## What you should do
Return every line of the data below exactly, but do not include the images.

Start of Study material

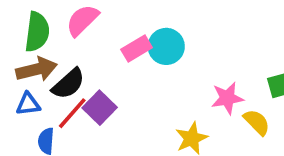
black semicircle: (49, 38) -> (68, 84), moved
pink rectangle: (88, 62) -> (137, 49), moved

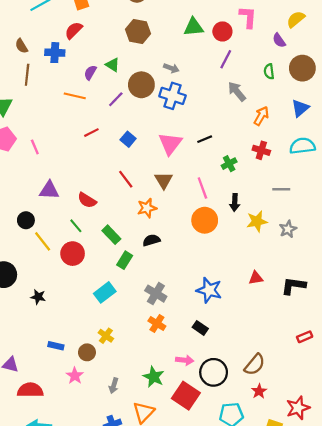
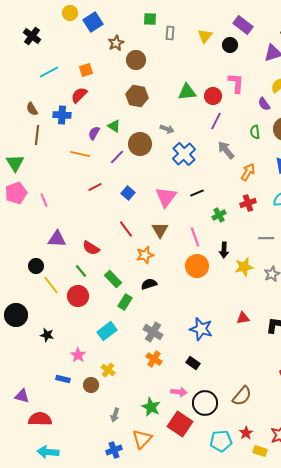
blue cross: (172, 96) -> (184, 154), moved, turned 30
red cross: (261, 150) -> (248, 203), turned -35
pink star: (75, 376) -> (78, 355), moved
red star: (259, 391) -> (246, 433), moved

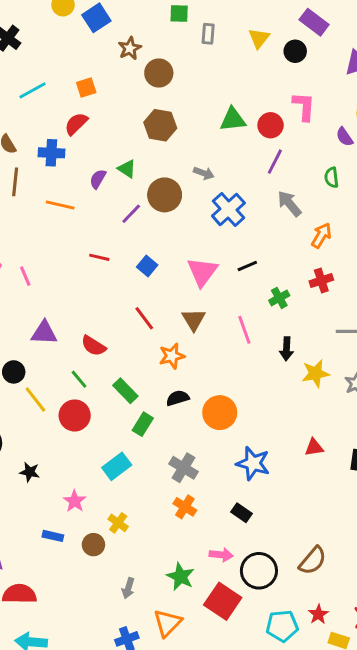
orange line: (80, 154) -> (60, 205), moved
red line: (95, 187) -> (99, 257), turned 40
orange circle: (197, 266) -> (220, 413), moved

End of Study material

## Result of this task
black semicircle: (49, 38) -> (68, 84), moved
pink rectangle: (88, 62) -> (137, 49), moved

blue cross: (172, 96) -> (184, 154), moved, turned 30
red cross: (261, 150) -> (248, 203), turned -35
pink star: (75, 376) -> (78, 355), moved
red star: (259, 391) -> (246, 433), moved

orange line: (80, 154) -> (60, 205), moved
red line: (95, 187) -> (99, 257), turned 40
orange circle: (197, 266) -> (220, 413), moved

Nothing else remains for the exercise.